PROBLEM STATEMENT: From the records below, please return each line that holds the word "black".

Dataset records
===

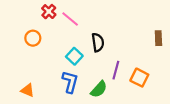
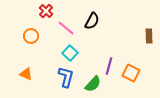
pink line: (70, 19) -> (66, 28), moved
black semicircle: (98, 42) -> (92, 21), moved, turned 36
orange triangle: (28, 90) -> (26, 74), moved

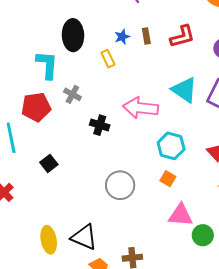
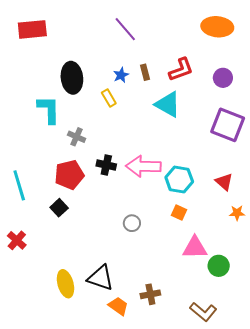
cyan triangle: (184, 90) -> (168, 104), moved
red pentagon: (36, 107) -> (69, 175), moved
pink arrow: (140, 108) -> (143, 166), moved
gray circle: (120, 185) -> (132, 223), size x0.6

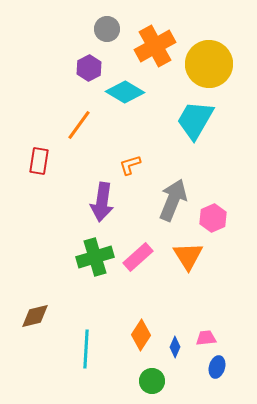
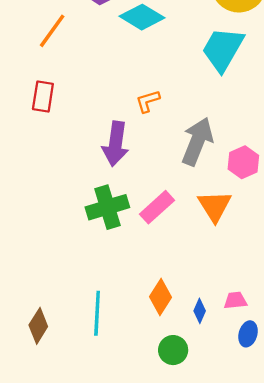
orange line: (79, 125) -> (52, 31), moved
brown diamond: (35, 316) -> (38, 326), moved, turned -44

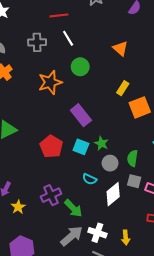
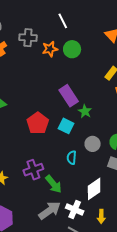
gray cross: (37, 42) -> (28, 38), moved
orange star: (50, 82) -> (50, 49), moved, size x0.7
green star: (101, 143) -> (85, 111), moved
cyan semicircle: (89, 179) -> (72, 158), turned 64
white diamond: (113, 194) -> (94, 189), moved

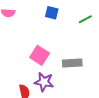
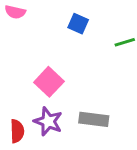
gray rectangle: (72, 63) -> (94, 119), moved

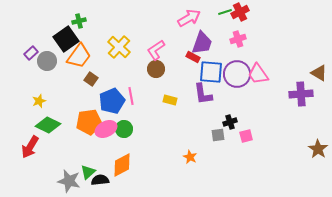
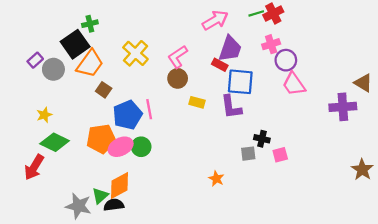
purple circle: (237, 74) -> (286, 60), moved, size x0.7
yellow rectangle: (170, 100) -> (197, 102), moved
black cross: (230, 122) -> (262, 139), turned 32
orange diamond: (122, 165) -> (120, 185), moved

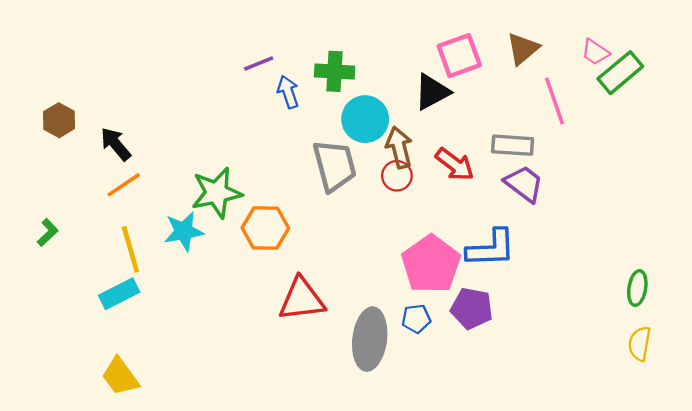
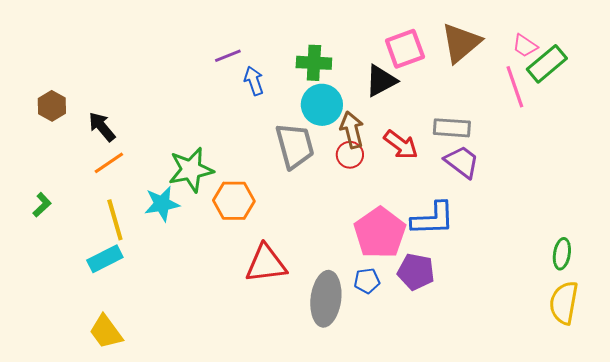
brown triangle: (523, 49) -> (461, 43), size x1.4
green cross: (335, 71) -> (314, 63), moved
pink line: (555, 101) -> (515, 87), moved
yellow semicircle: (640, 344) -> (564, 303), size x1.4

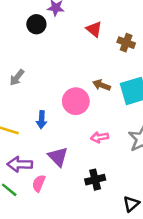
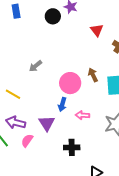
gray arrow: (17, 77) -> (35, 66), moved
brown arrow: (101, 85) -> (93, 75), turned 32
blue arrow: (42, 120) -> (62, 104), moved

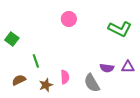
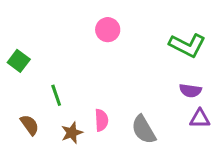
purple triangle: (128, 67) -> (200, 119), moved
purple semicircle: (107, 68) -> (190, 91), moved
brown semicircle: (19, 80) -> (30, 125), turned 80

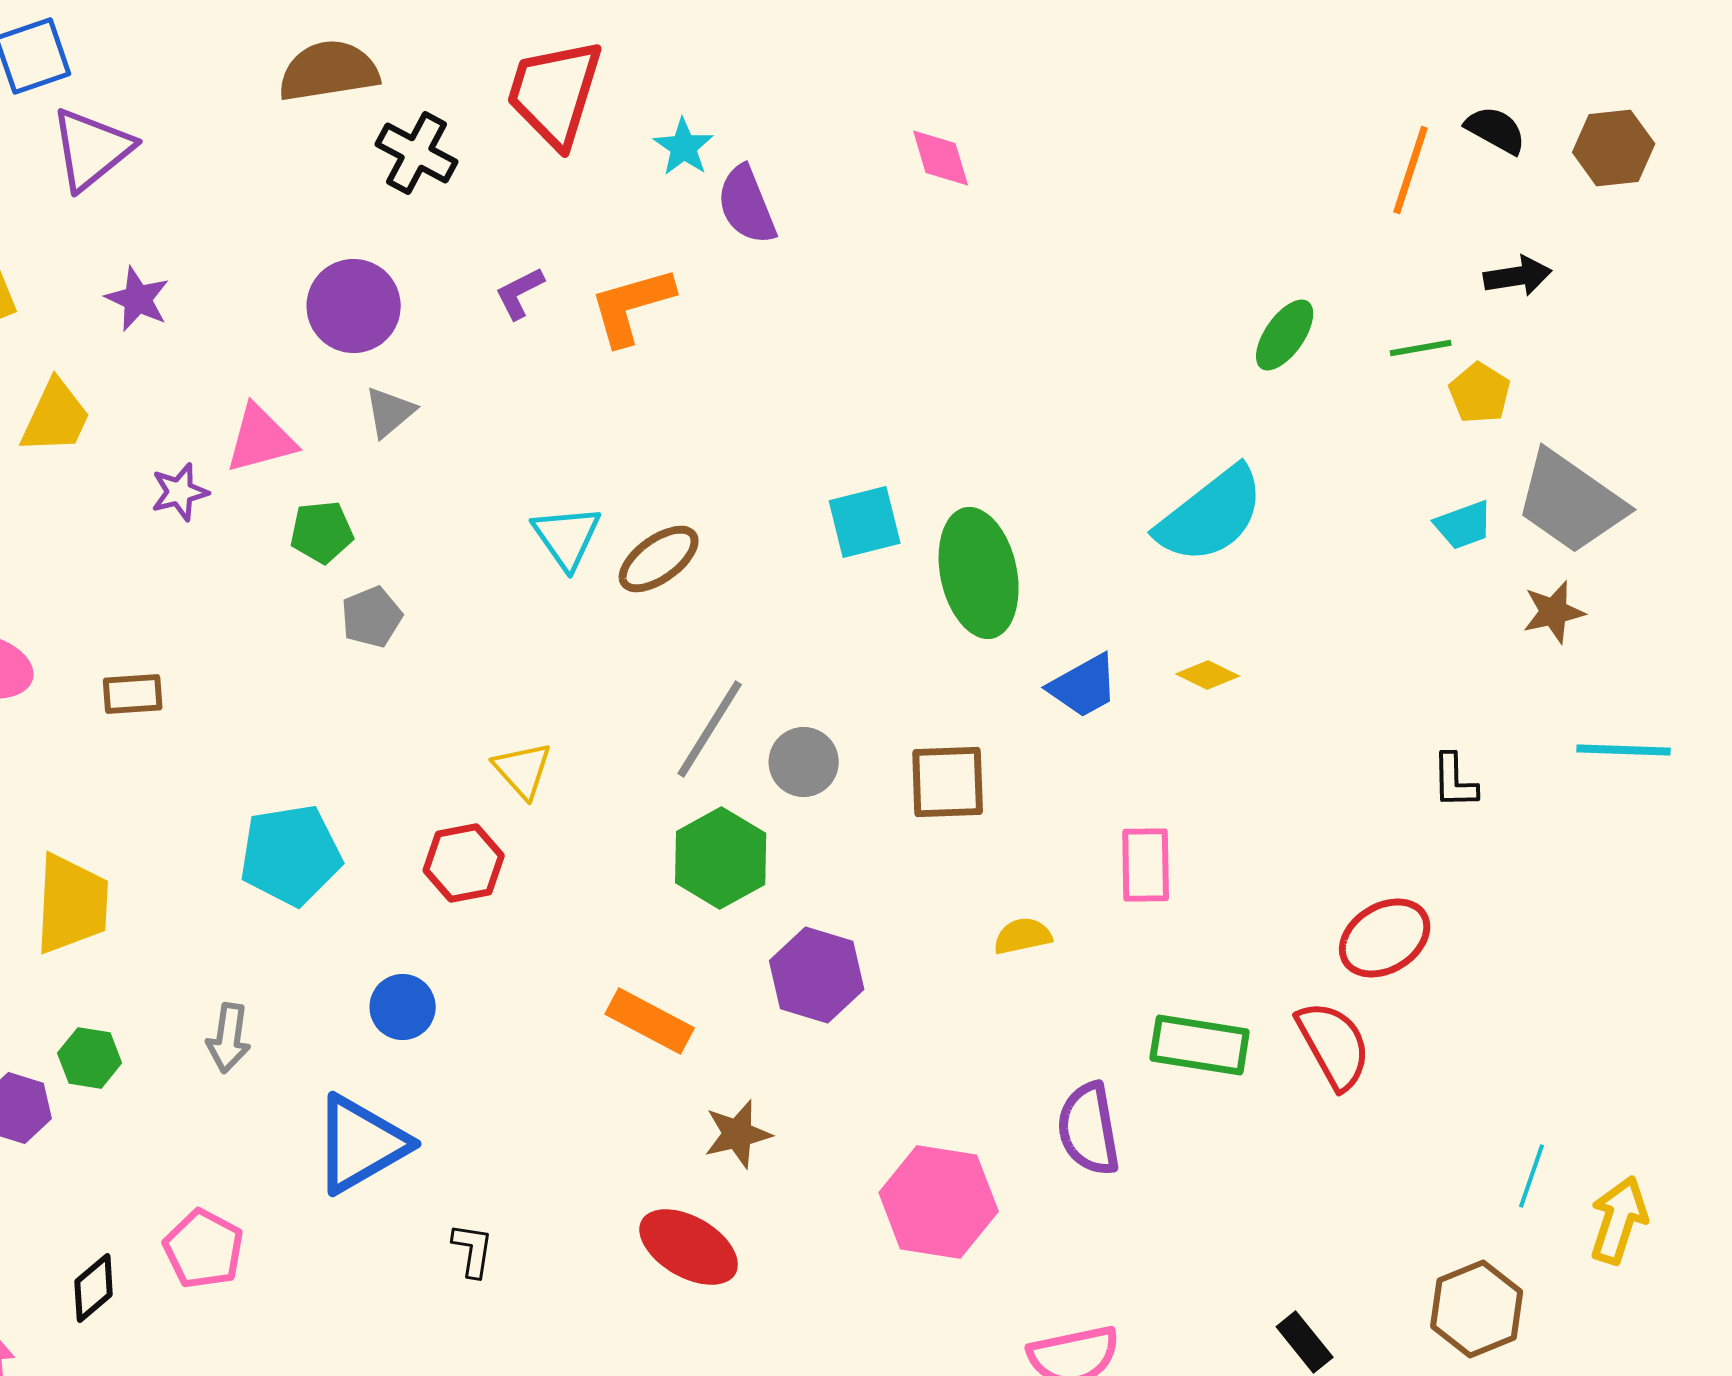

===

ANSWER FOR THIS EXERCISE:
black semicircle: (98, 42) -> (92, 21), moved, turned 36
black cross: (230, 122) -> (262, 139), turned 32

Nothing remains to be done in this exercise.